▶ **Data shown**:
Segment Open

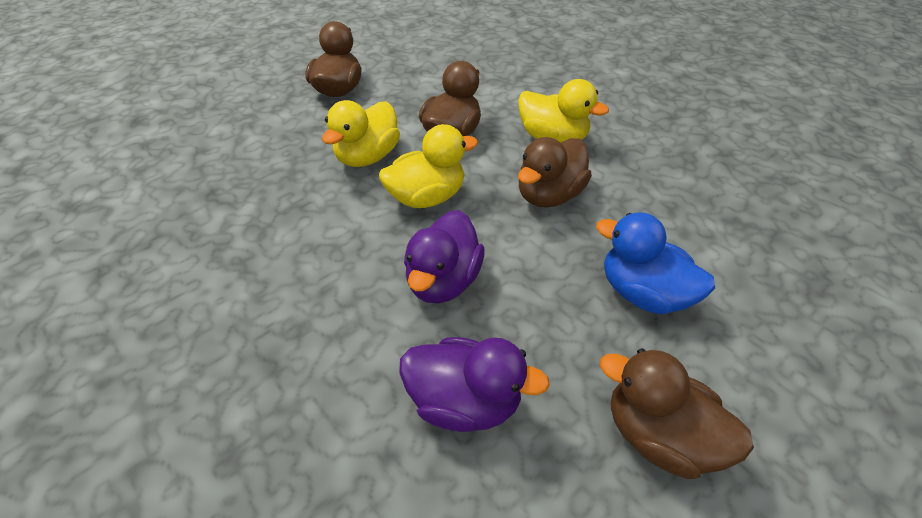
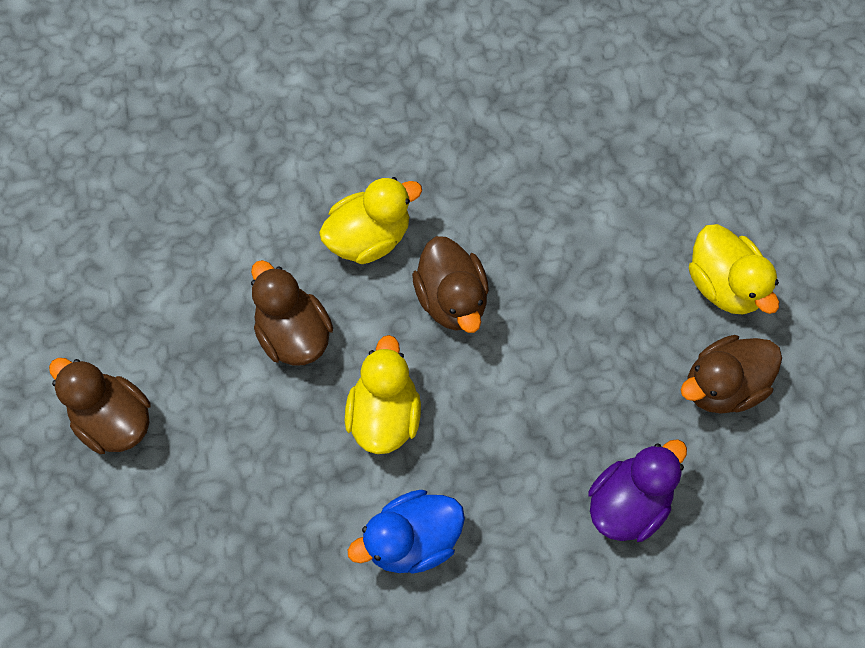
camera: 60 degrees left, 20 degrees up
(368, 157) = (279, 444): yellow duck -> yellow duck (724, 284)
(443, 280) = (503, 456): purple duck -> none
(642, 293) = (607, 304): blue duck -> blue duck (412, 540)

Segment Closed

▶ **Exercise requirements**: Respond with the exact lines running from the one that contains "(443, 280) = (503, 456): purple duck -> none" through the last line of the data above, and no other lines.

▶ **Response box**:
(443, 280) = (503, 456): purple duck -> none
(642, 293) = (607, 304): blue duck -> blue duck (412, 540)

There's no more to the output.